> _TASK INSTRUCTIONS_:
Exact reproduction is required for the lines below starting at the line with "grey watering can [604,308,715,369]" and ending at the line with "orange boat [288,169,370,239] -> none", both included. No other lines, and no pictures.

> _INFORMATION GIVEN_:
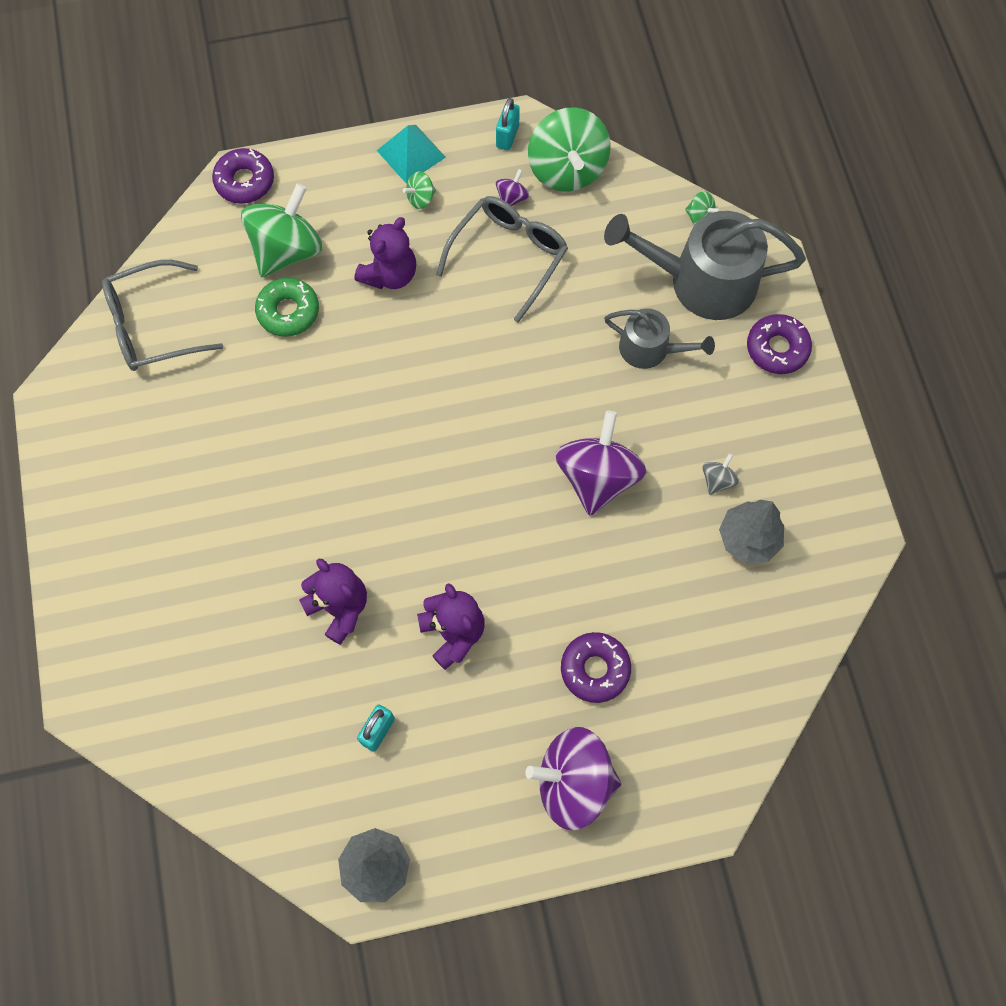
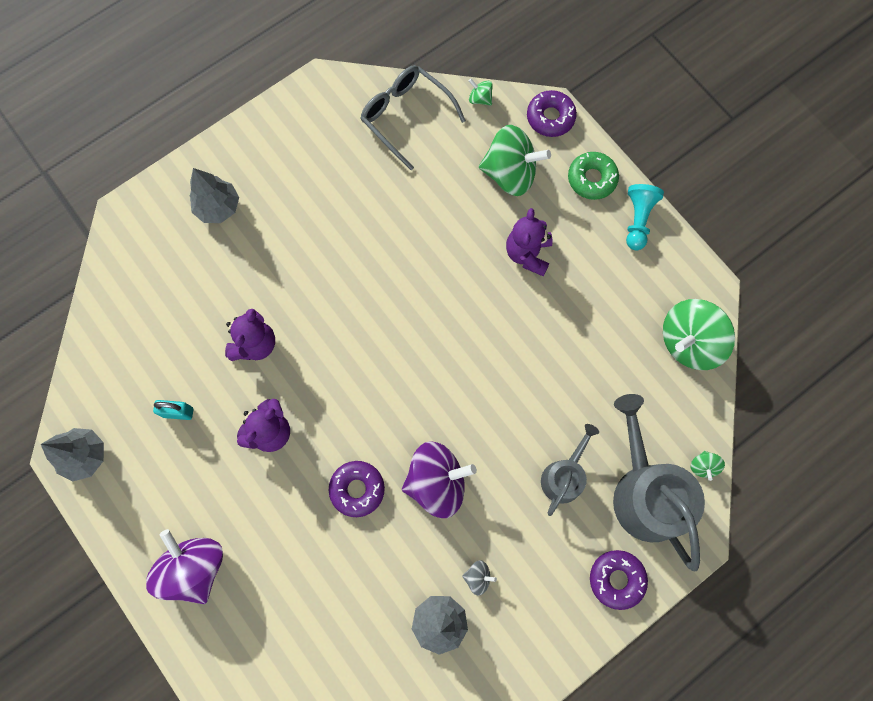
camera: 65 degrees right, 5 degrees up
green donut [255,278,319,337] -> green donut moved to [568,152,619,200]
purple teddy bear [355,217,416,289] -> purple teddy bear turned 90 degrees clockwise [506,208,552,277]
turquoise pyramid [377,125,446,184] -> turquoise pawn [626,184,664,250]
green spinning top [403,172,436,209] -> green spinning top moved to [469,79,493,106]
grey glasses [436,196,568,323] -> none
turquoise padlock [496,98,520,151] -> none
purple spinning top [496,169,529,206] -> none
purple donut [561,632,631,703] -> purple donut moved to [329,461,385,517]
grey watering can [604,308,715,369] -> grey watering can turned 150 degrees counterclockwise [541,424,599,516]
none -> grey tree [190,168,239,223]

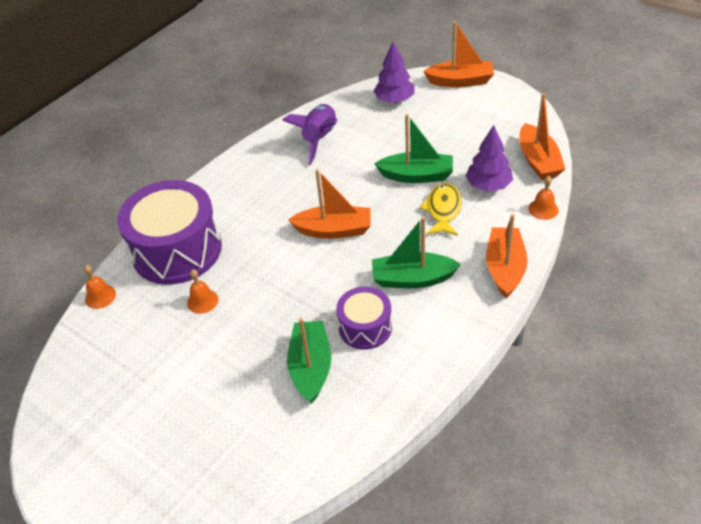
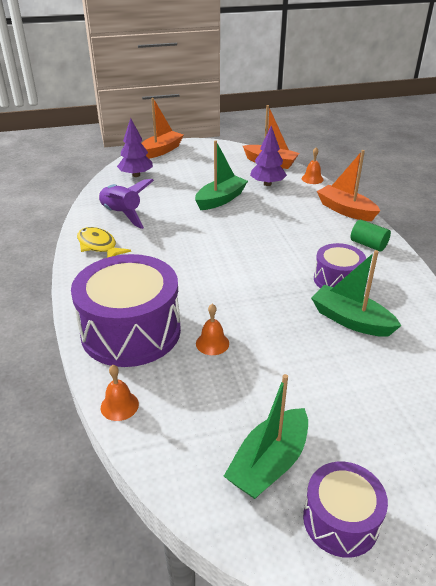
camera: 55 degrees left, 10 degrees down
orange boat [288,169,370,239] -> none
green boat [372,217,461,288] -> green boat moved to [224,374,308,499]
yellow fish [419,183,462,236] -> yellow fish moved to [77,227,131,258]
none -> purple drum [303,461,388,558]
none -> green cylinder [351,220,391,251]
---
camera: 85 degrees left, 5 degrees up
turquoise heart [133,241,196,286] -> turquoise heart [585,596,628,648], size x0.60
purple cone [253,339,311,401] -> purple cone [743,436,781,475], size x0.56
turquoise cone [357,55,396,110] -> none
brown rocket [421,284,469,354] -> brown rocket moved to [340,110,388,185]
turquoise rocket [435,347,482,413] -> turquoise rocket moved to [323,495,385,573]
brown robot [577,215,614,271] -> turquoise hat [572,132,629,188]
---
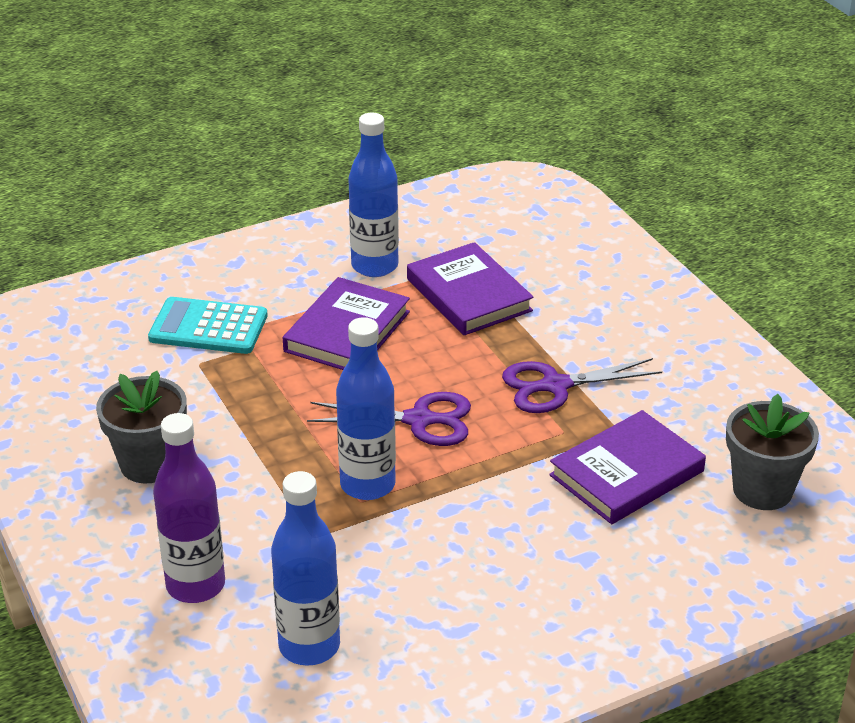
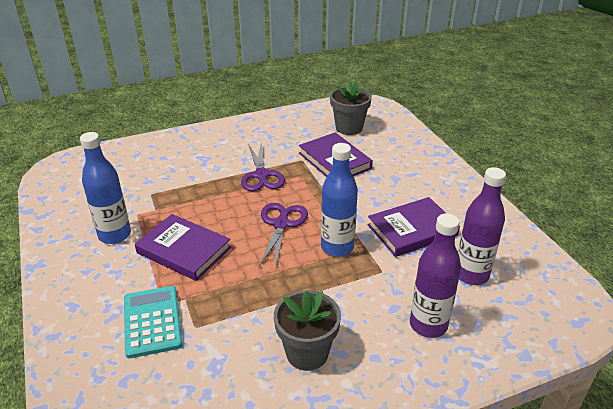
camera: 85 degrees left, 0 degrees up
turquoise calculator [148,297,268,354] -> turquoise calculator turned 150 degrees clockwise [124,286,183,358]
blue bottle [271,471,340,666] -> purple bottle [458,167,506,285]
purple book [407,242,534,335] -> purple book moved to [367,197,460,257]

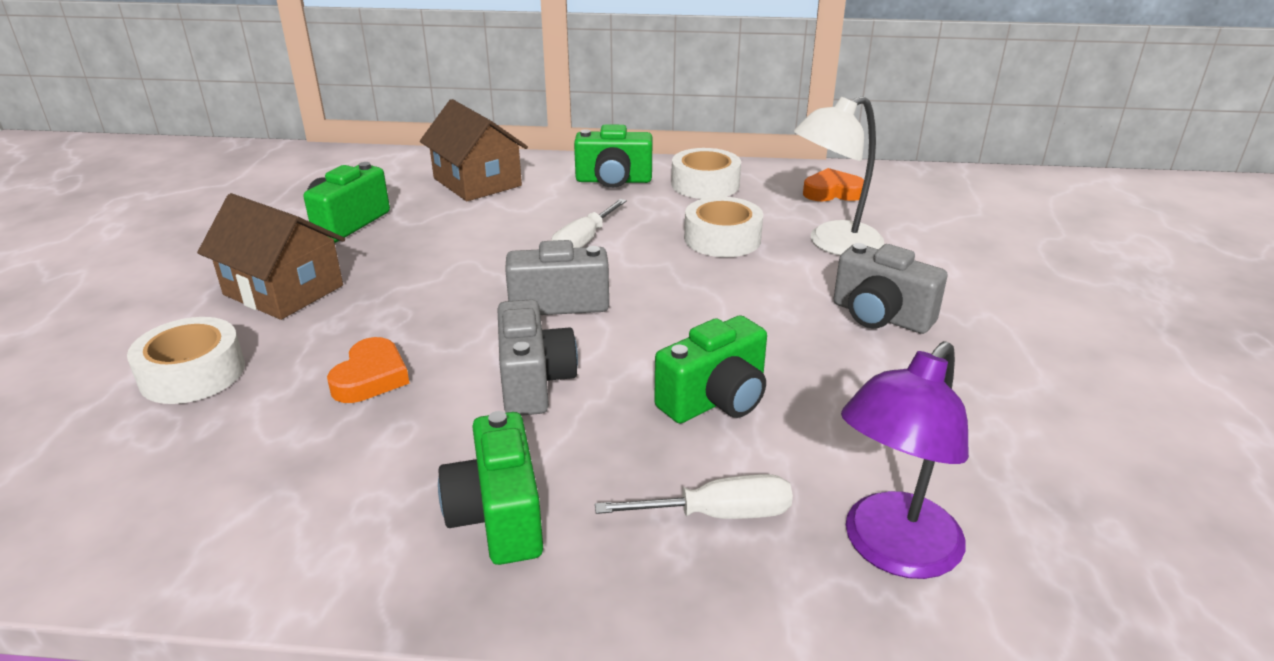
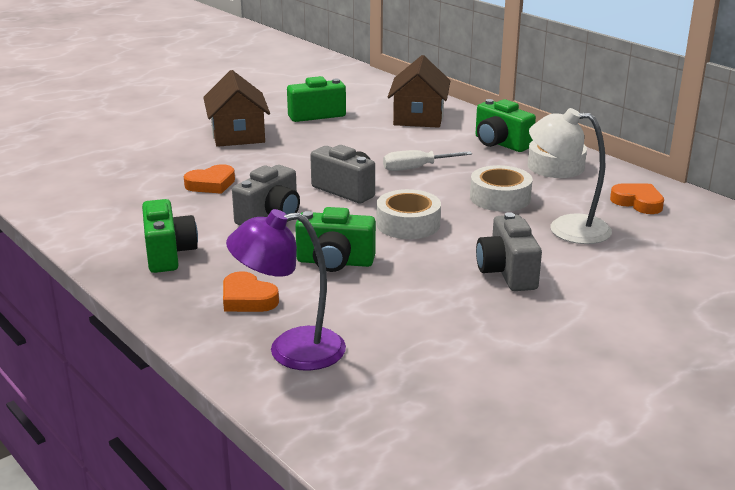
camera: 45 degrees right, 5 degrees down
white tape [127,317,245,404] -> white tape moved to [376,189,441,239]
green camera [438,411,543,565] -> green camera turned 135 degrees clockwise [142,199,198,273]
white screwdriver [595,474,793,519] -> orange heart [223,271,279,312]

> _YOUR SOLUTION_:
grey watering can [604,308,715,369] -> grey watering can turned 150 degrees counterclockwise [541,424,599,516]
none -> grey tree [190,168,239,223]

camera: 55 degrees left, 10 degrees down
orange boat [288,169,370,239] -> none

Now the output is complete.